# TASK TO COMPLETE
Scan the records below for the string "azul" and return every line where it appears.

# GIVEN DATA
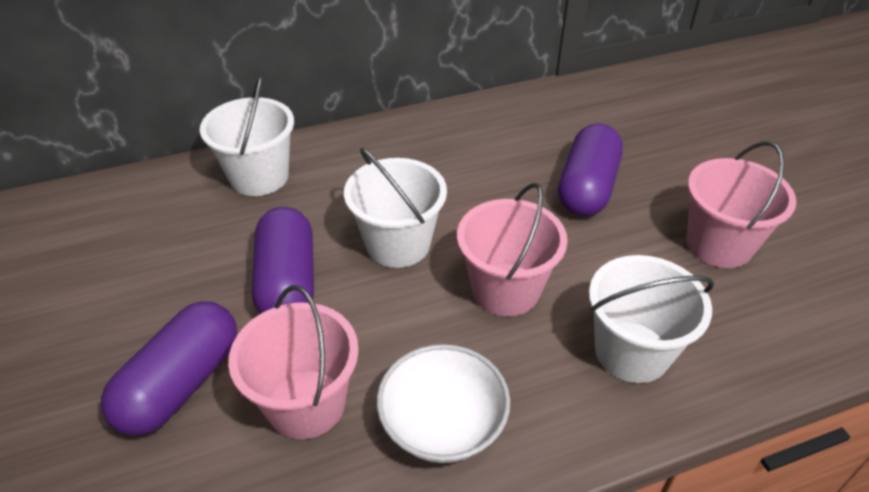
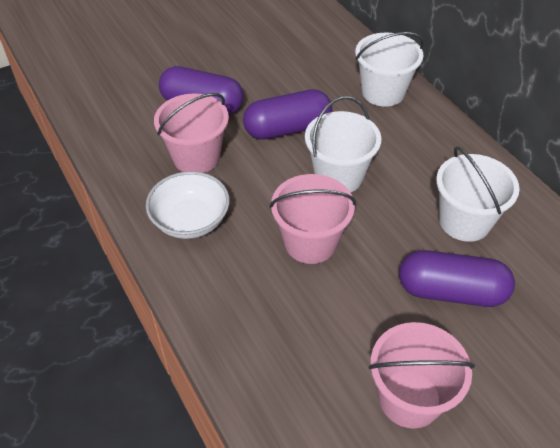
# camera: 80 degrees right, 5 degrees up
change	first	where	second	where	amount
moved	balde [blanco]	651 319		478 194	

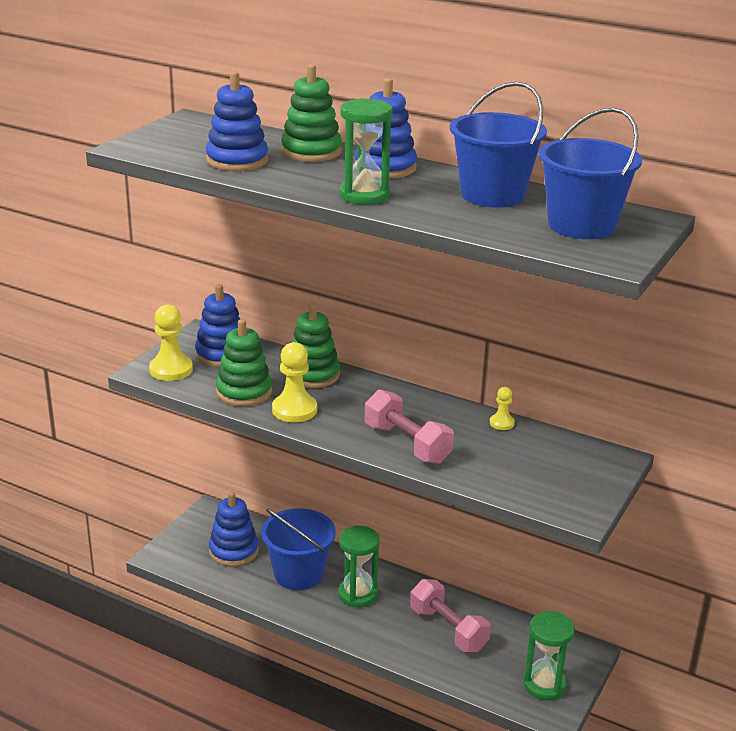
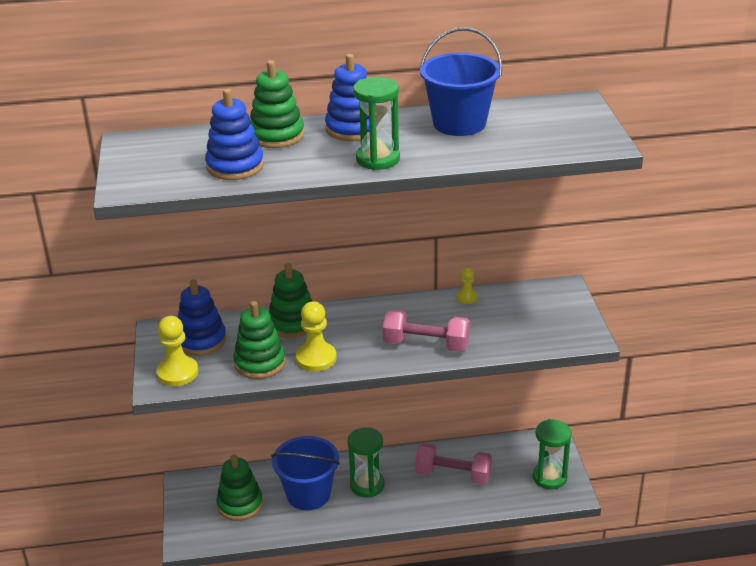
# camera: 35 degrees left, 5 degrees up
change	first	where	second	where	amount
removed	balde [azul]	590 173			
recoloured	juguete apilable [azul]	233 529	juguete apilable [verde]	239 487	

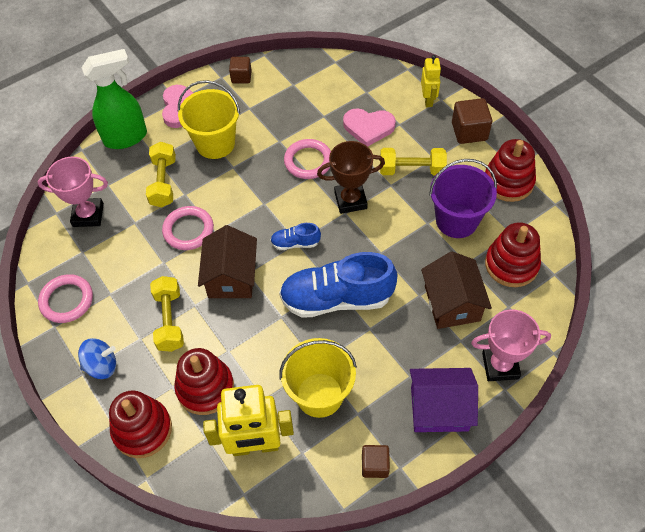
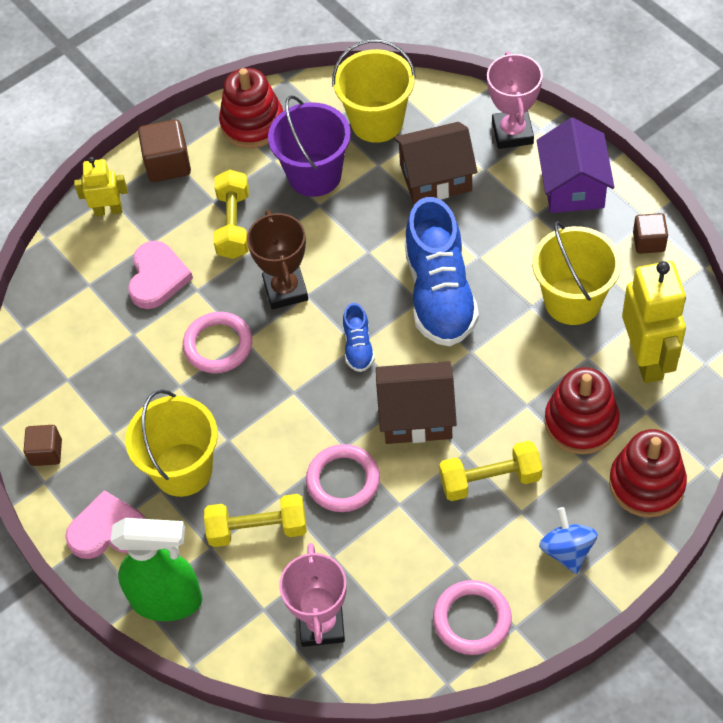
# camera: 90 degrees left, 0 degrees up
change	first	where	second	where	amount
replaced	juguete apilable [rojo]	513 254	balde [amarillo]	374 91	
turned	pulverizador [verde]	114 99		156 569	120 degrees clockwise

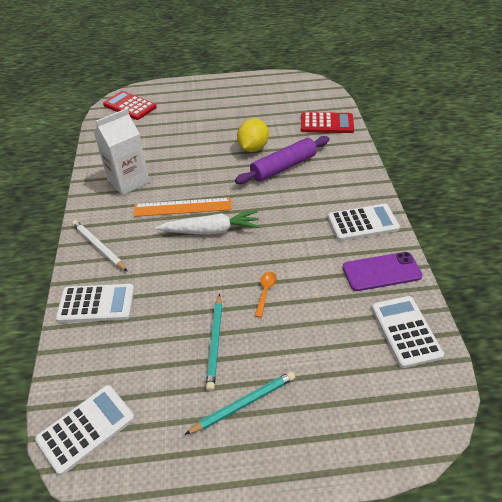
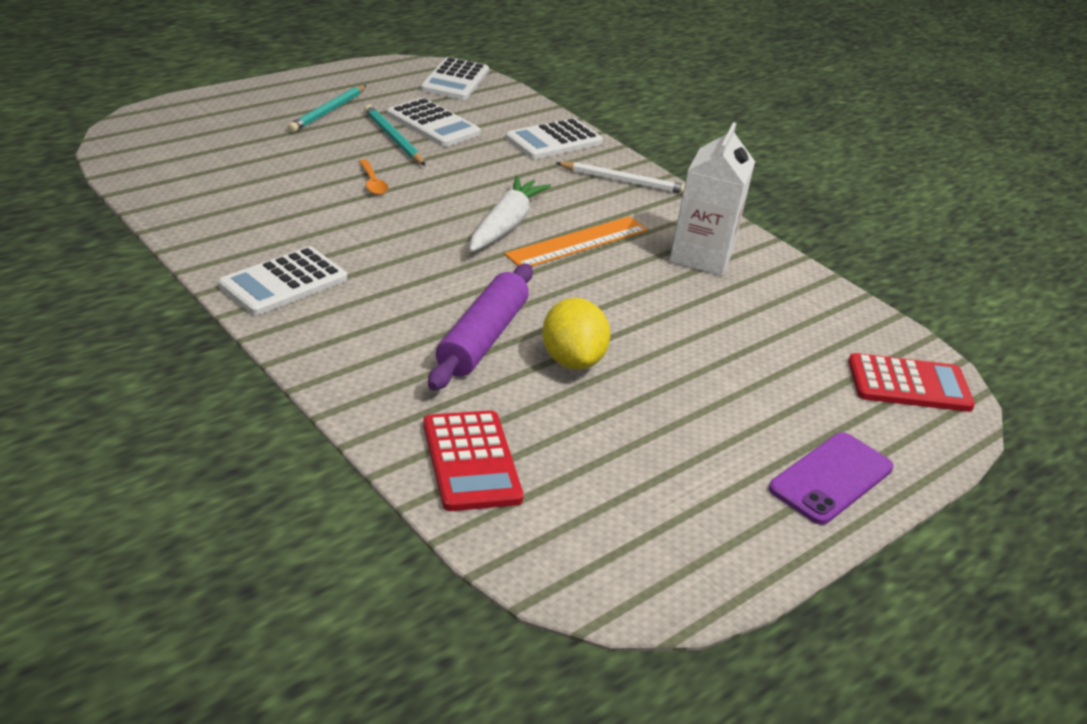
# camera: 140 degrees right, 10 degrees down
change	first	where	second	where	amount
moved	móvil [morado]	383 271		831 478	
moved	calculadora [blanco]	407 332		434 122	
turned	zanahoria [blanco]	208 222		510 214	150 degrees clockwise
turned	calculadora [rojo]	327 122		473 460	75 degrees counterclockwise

# EXERCISE SOLUTION
removed	balde [azul]	590 173			
recoloured	juguete apilable [azul]	233 529	juguete apilable [verde]	239 487	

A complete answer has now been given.